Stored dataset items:
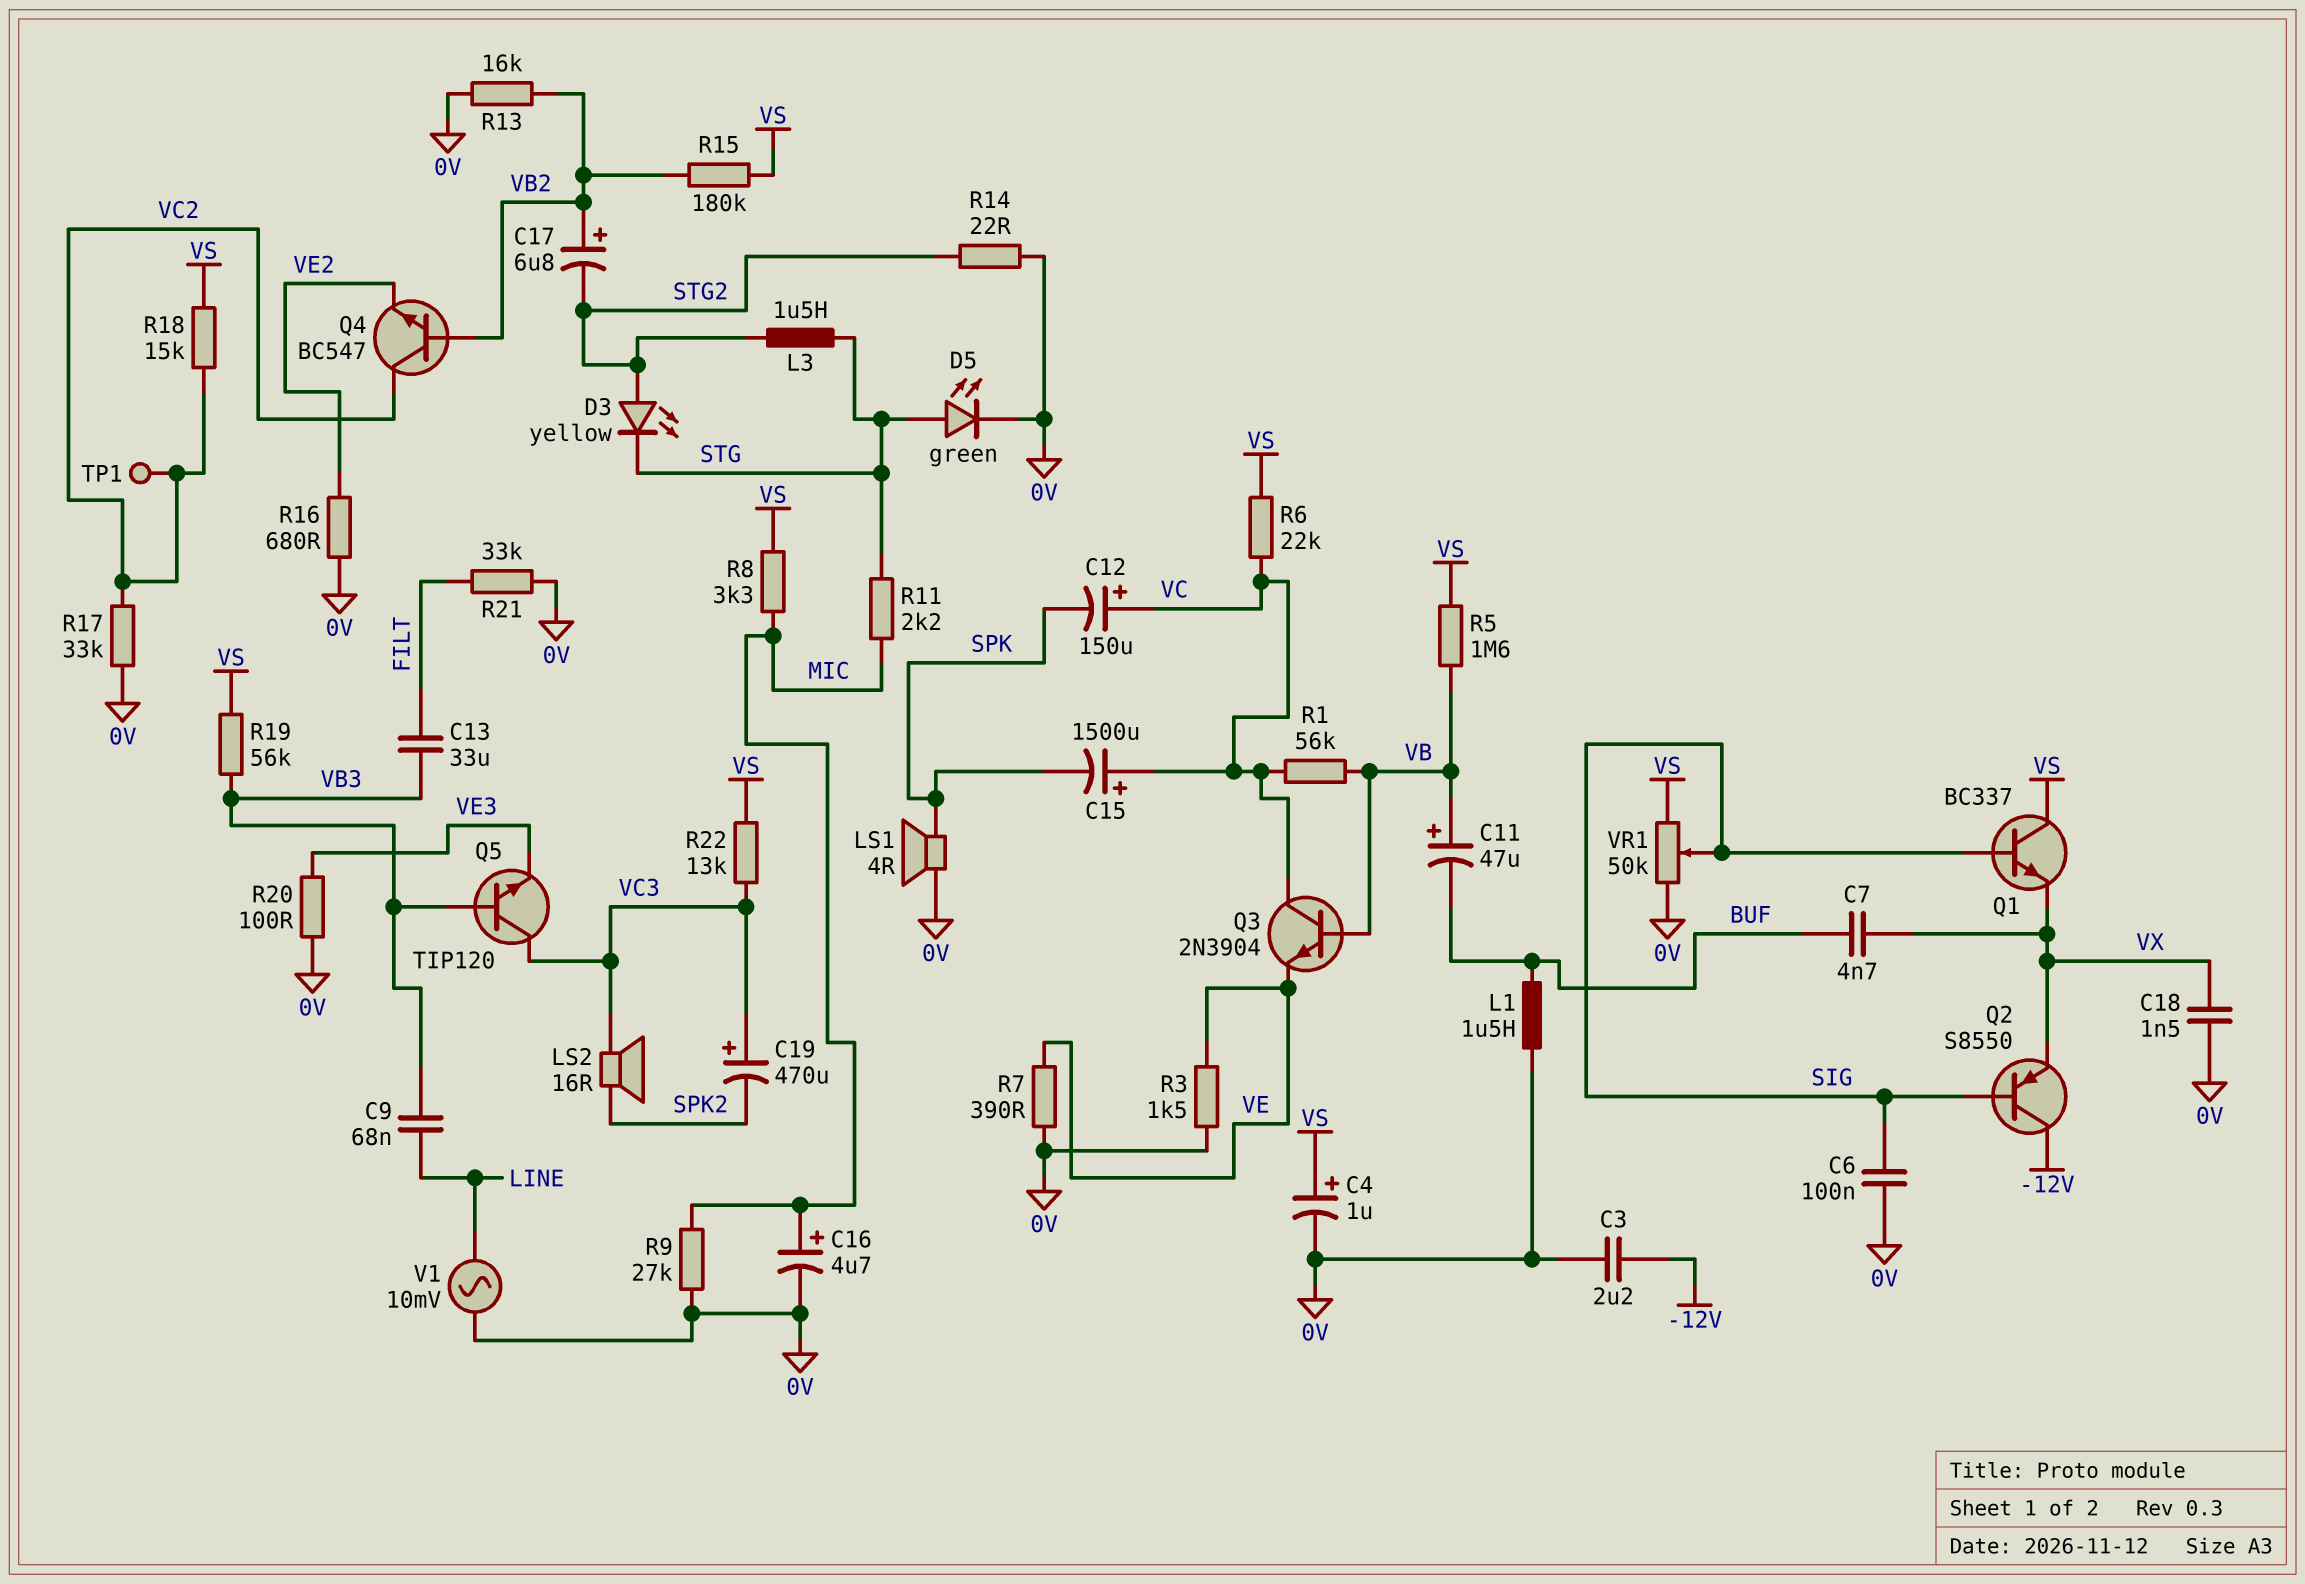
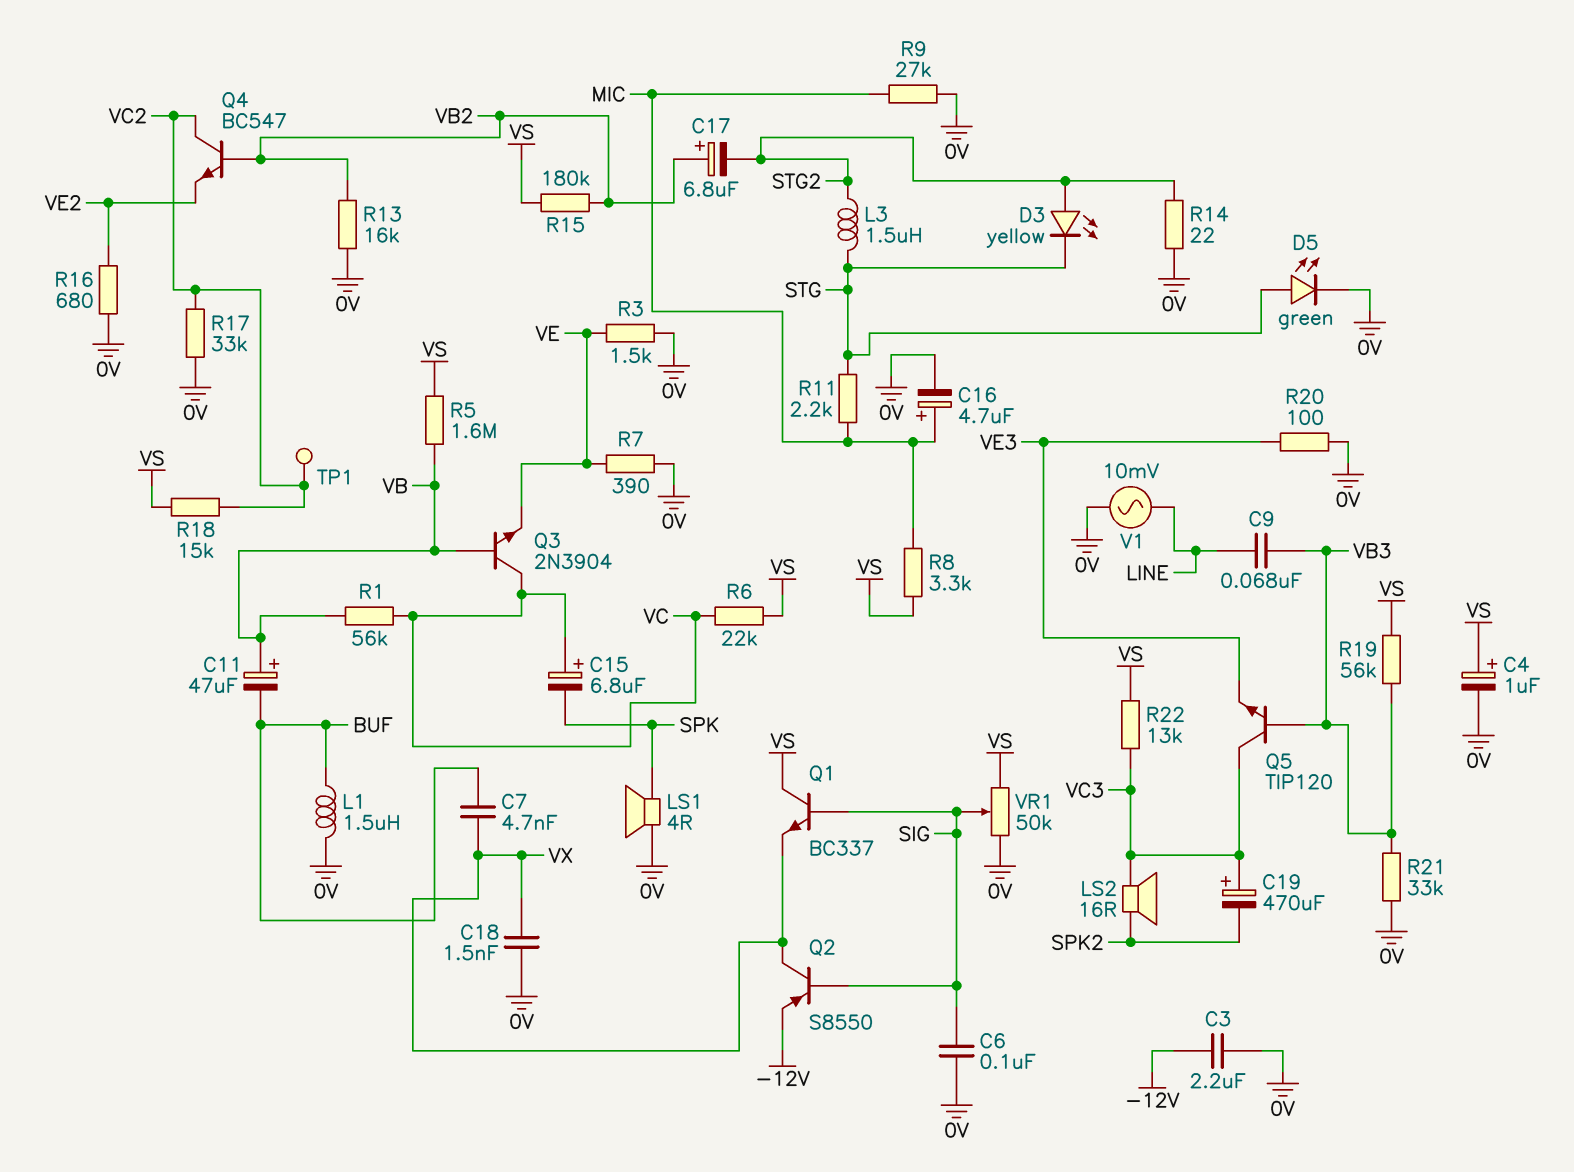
C12: 150uF (plus VC, minus SPK) -> none
C13: 33uF (FILT, VB3) -> none
C15: 1500uF (plus VC, minus SPK) -> 6.8uF (plus VC, minus SPK)
Q2: PNP S8550 (B SIG, C -12V, E VX) -> PNP S8550 (B SIG, C VX, E -12V)
R21: 33k (0V, FILT) -> 33k (0V, VB3)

Work request
Output nothing but the line containing "C15: 1500uF (plus" and each line after it in the entries above, exactly as written.

Answer below
C15: 1500uF (plus VC, minus SPK) -> 6.8uF (plus VC, minus SPK)
Q2: PNP S8550 (B SIG, C -12V, E VX) -> PNP S8550 (B SIG, C VX, E -12V)
R21: 33k (0V, FILT) -> 33k (0V, VB3)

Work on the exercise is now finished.